++++ Dataset

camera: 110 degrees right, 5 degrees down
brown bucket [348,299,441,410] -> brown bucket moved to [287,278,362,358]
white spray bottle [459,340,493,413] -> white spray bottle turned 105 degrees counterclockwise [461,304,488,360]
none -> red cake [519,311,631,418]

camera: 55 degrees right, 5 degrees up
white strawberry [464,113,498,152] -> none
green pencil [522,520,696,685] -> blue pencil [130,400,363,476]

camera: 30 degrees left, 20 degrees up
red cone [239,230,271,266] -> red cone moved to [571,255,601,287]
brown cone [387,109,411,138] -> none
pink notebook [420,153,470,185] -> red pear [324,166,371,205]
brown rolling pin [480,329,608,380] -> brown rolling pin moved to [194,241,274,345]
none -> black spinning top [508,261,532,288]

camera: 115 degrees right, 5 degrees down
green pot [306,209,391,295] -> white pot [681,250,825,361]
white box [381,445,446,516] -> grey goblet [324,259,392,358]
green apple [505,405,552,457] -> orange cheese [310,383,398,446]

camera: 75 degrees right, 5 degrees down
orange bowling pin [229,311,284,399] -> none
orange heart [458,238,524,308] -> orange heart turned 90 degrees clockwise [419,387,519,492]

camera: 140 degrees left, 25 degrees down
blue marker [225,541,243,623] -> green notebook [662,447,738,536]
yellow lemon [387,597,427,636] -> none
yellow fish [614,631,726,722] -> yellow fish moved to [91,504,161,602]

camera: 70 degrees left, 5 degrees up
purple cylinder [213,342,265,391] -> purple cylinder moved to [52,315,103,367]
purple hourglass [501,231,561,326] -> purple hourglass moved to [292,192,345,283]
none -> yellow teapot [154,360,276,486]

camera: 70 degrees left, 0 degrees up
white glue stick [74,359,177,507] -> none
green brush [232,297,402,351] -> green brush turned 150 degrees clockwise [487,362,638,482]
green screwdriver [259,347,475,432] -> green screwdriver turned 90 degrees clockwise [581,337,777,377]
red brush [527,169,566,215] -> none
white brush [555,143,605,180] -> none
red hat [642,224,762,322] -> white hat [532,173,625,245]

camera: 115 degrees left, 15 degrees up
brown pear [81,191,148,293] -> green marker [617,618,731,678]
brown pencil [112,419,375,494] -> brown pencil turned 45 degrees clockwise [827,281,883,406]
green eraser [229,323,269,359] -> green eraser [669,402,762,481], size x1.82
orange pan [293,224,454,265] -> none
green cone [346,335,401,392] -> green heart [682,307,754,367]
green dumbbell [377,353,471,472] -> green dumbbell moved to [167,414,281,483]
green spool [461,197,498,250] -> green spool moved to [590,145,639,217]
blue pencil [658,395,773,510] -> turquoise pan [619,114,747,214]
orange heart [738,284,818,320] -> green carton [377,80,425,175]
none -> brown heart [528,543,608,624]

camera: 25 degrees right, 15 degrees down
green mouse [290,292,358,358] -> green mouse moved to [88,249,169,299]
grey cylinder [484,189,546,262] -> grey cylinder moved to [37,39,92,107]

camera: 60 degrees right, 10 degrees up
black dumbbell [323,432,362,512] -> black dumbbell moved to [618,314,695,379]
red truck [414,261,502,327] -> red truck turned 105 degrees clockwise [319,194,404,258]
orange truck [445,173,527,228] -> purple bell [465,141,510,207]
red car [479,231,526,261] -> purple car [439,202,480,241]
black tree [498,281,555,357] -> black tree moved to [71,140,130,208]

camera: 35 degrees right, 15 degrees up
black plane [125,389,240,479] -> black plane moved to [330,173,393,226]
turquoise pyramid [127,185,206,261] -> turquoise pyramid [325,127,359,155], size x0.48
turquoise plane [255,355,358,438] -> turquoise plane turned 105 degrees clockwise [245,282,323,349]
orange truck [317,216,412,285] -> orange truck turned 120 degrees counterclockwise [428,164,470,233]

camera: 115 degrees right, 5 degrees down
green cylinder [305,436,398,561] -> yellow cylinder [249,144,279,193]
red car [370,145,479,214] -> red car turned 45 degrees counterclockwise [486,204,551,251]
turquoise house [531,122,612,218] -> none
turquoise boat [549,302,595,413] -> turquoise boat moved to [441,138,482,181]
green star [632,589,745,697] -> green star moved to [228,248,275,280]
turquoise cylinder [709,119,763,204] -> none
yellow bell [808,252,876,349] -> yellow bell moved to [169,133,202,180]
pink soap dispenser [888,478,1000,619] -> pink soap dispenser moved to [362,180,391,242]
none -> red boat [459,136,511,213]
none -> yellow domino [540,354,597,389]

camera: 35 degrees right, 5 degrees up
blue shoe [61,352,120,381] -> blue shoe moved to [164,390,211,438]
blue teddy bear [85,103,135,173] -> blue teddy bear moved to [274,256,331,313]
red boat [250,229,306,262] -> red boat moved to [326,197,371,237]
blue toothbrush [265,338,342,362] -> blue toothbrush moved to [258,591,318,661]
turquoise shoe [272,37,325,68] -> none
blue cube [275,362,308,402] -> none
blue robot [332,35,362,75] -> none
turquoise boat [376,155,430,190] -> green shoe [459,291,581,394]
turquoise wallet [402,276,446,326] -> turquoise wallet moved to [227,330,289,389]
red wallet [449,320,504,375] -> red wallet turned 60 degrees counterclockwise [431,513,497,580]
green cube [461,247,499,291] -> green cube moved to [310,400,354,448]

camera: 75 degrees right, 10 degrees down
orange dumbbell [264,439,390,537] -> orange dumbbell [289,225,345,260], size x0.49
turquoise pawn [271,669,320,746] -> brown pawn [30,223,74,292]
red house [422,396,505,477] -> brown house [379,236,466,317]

++++++++

▶ _Assignment_
For this exercise, work out how many lines in the material include "marker", and give only the number.

▶ _Task result_
2